§ **Brief**
The entries are to be given back verbatim; no picture is to be copied.
▬▬▬▬▬▬
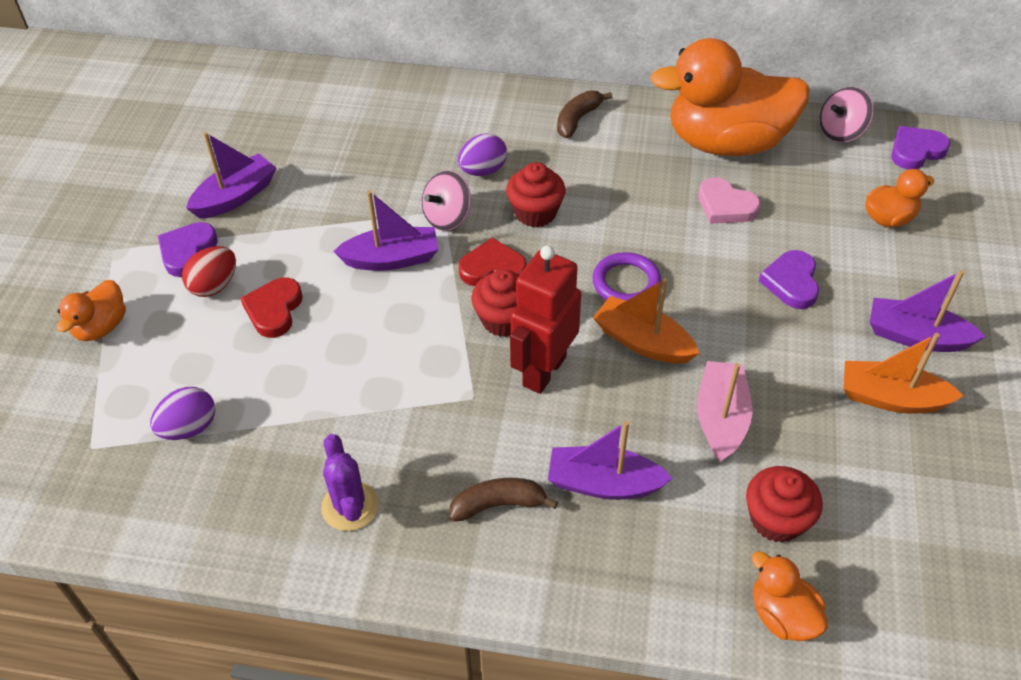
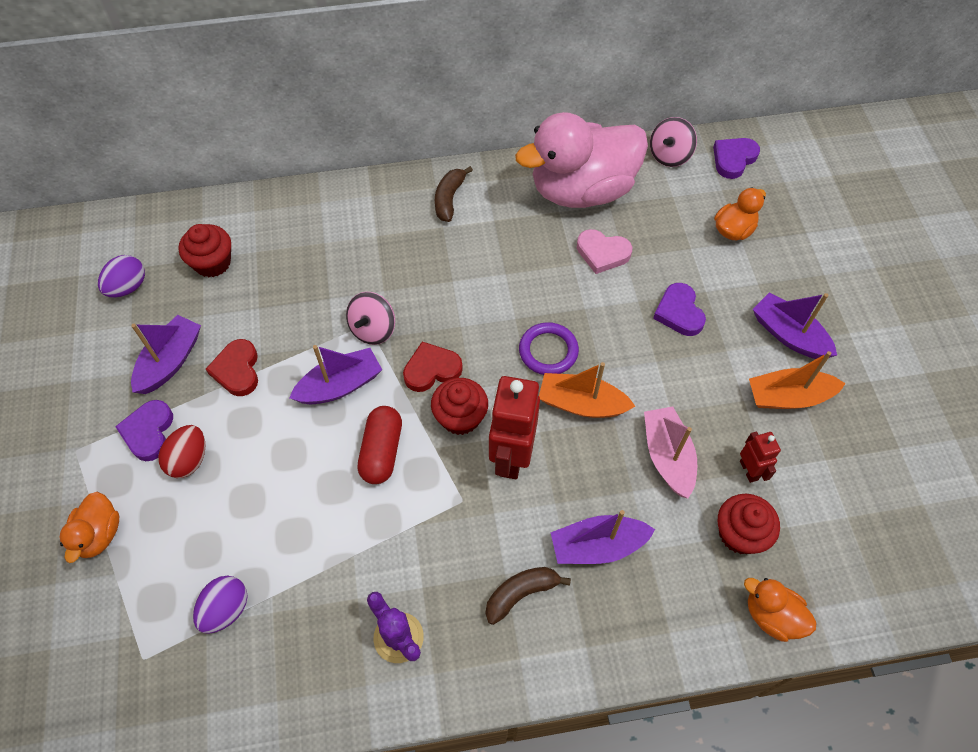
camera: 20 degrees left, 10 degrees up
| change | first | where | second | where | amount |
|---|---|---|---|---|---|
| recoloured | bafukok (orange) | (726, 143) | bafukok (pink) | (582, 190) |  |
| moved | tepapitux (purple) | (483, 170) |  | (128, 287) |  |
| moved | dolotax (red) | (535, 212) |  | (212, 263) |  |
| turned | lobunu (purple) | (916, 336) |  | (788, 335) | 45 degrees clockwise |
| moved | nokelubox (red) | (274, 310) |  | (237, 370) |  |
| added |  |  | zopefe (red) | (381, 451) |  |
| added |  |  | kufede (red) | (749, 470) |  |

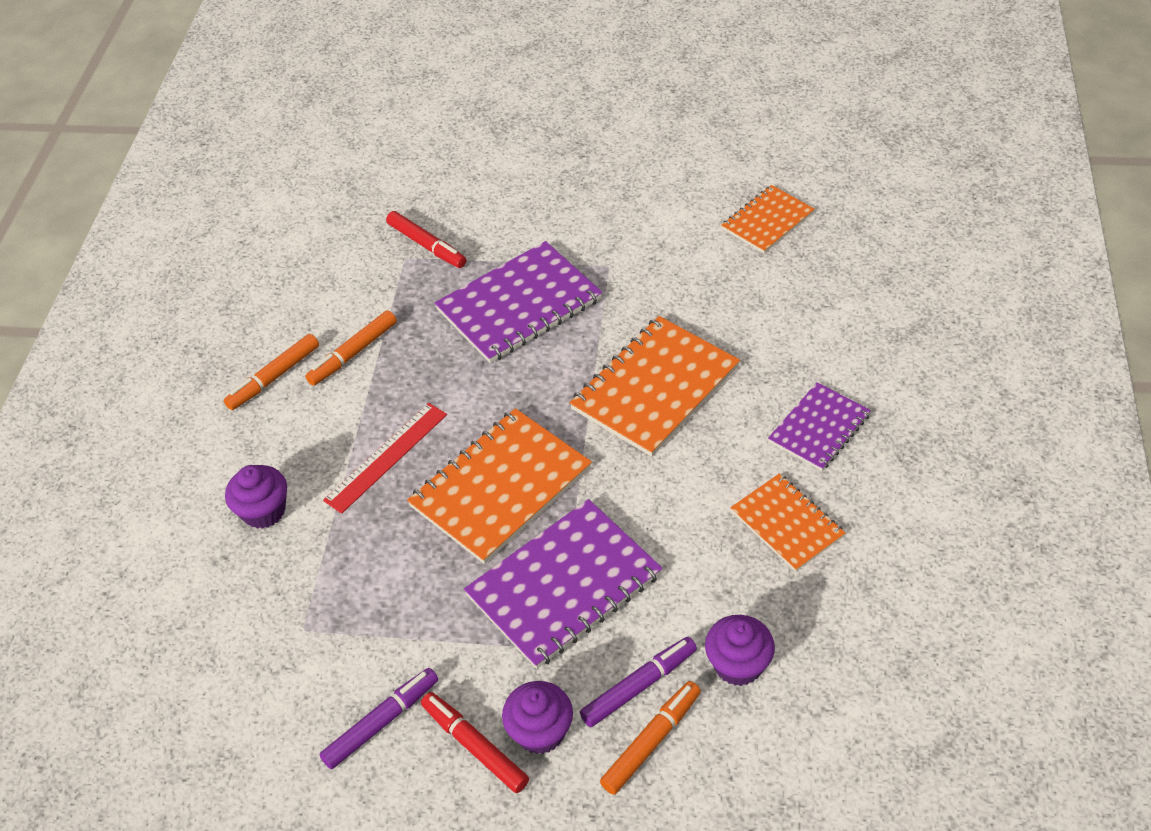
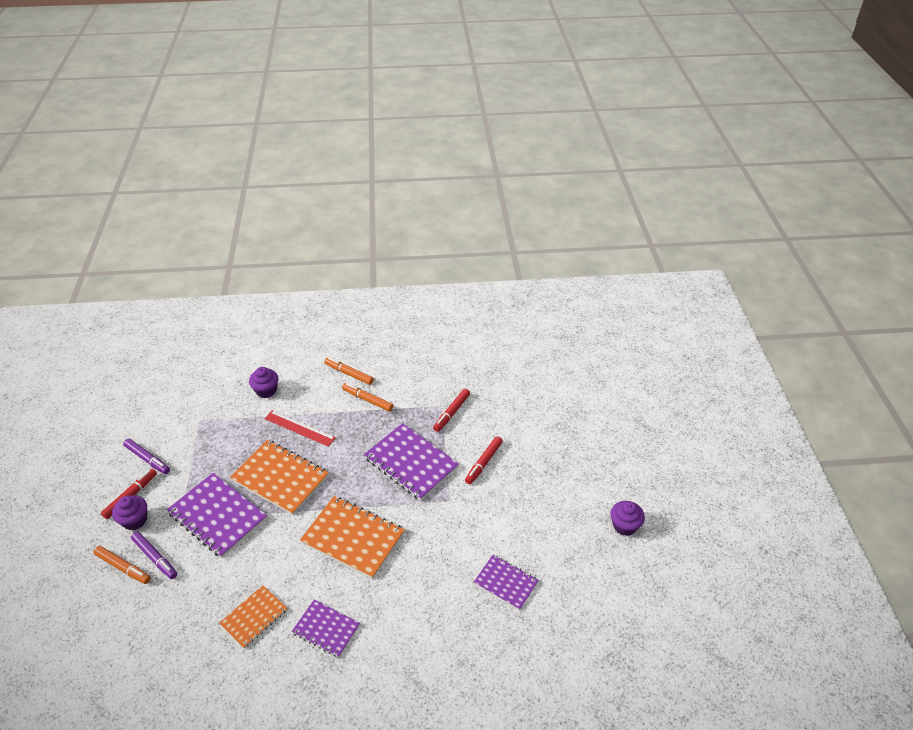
camera: 75 degrees right, 5 degrees down
| change | first | where | second | where | amount |
|---|---|---|---|---|---|
| recoloured |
▬▬▬▬▬▬
§ **Task solution**
camera: 20 degrees left, 10 degrees up
| change | first | where | second | where | amount |
|---|---|---|---|---|---|
| recoloured | bafukok (orange) | (726, 143) | bafukok (pink) | (582, 190) |  |
| moved | tepapitux (purple) | (483, 170) |  | (128, 287) |  |
| moved | dolotax (red) | (535, 212) |  | (212, 263) |  |
| turned | lobunu (purple) | (916, 336) |  | (788, 335) | 45 degrees clockwise |
| moved | nokelubox (red) | (274, 310) |  | (237, 370) |  |
| added |  |  | zopefe (red) | (381, 451) |  |
| added |  |  | kufede (red) | (749, 470) |  |

camera: 75 degrees right, 5 degrees down
| change | first | where | second | where | amount |
|---|---|---|---|---|---|
| recoloured |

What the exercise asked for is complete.